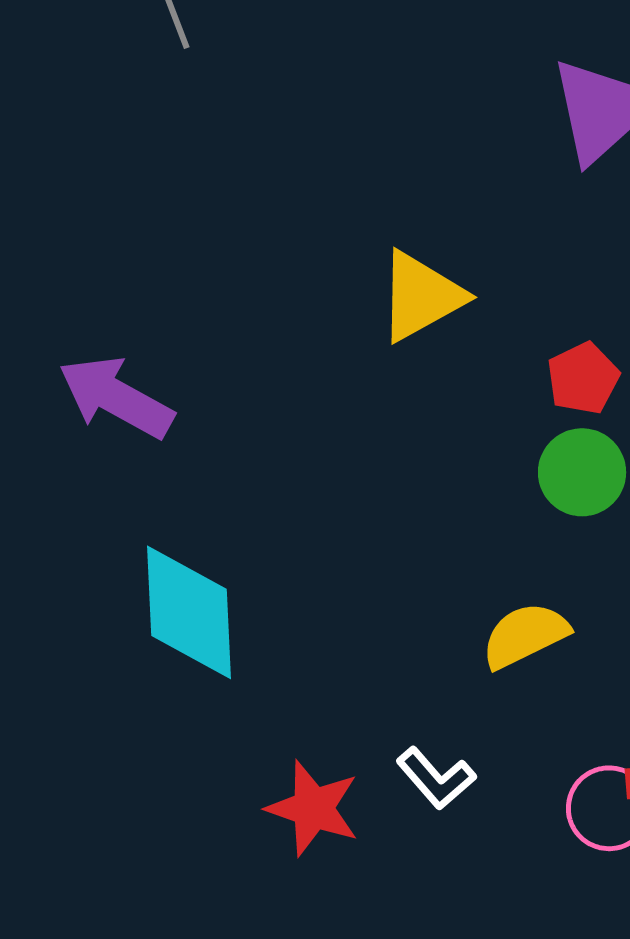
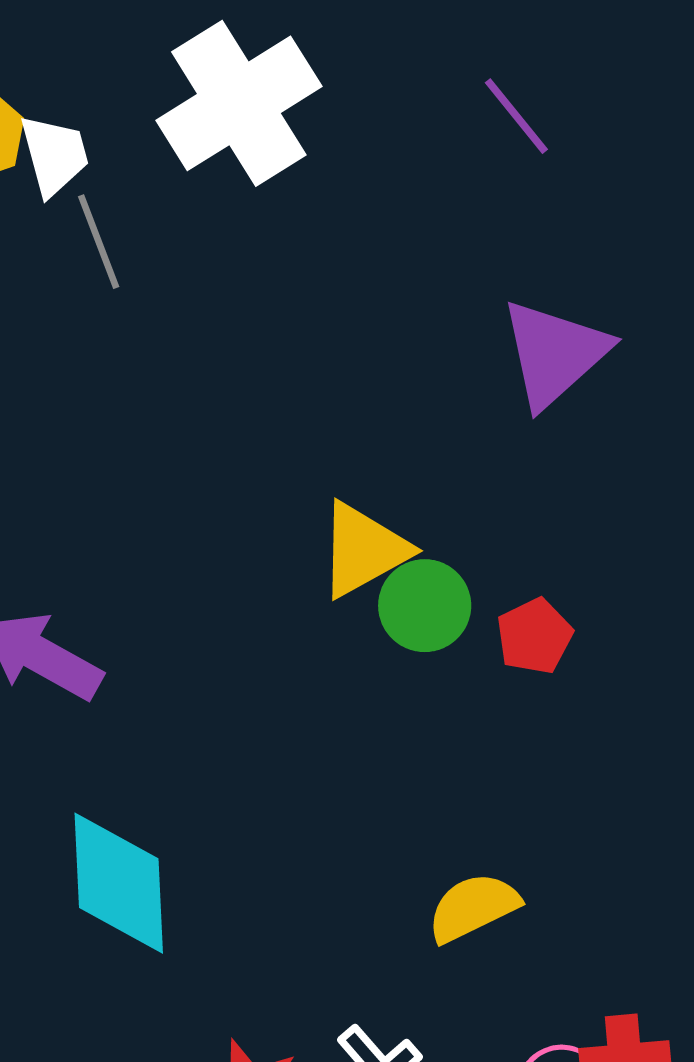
green circle: (582, 472) -> (425, 606), moved

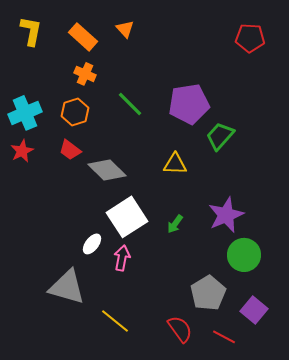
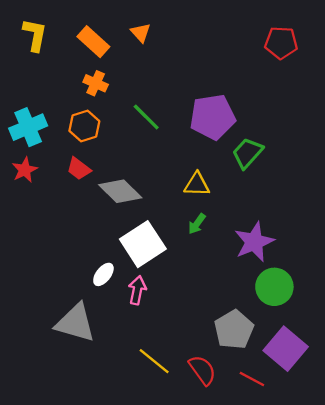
green arrow: (175, 224) -> (197, 224), moved
purple square: (254, 310) -> (286, 349), size x1.4
yellow line: (115, 321) -> (154, 361), moved

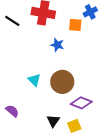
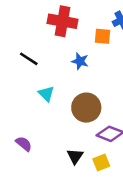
black line: (12, 21) -> (29, 59), moved
cyan triangle: (34, 80) -> (46, 94), moved

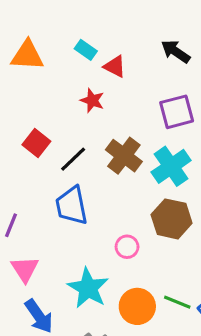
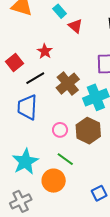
red star: (92, 101) -> (45, 51), moved
pink circle: (127, 247) -> (60, 130), moved
green line: (177, 302) -> (65, 159), moved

◇ ◇ ◇ ◇

* _ABOUT THIS EXERCISE_: Give back, exactly and without pictures, the stretch of the records above from the line containing "purple square: (254, 310)" through the line containing "red star: (92, 101) -> (45, 51), moved", with both end lines included.

* _TASK ANSWER_:
purple square: (254, 310) -> (286, 349), size x1.4
yellow line: (115, 321) -> (154, 361), moved

black line: (12, 21) -> (29, 59), moved
cyan triangle: (34, 80) -> (46, 94), moved

red star: (92, 101) -> (45, 51), moved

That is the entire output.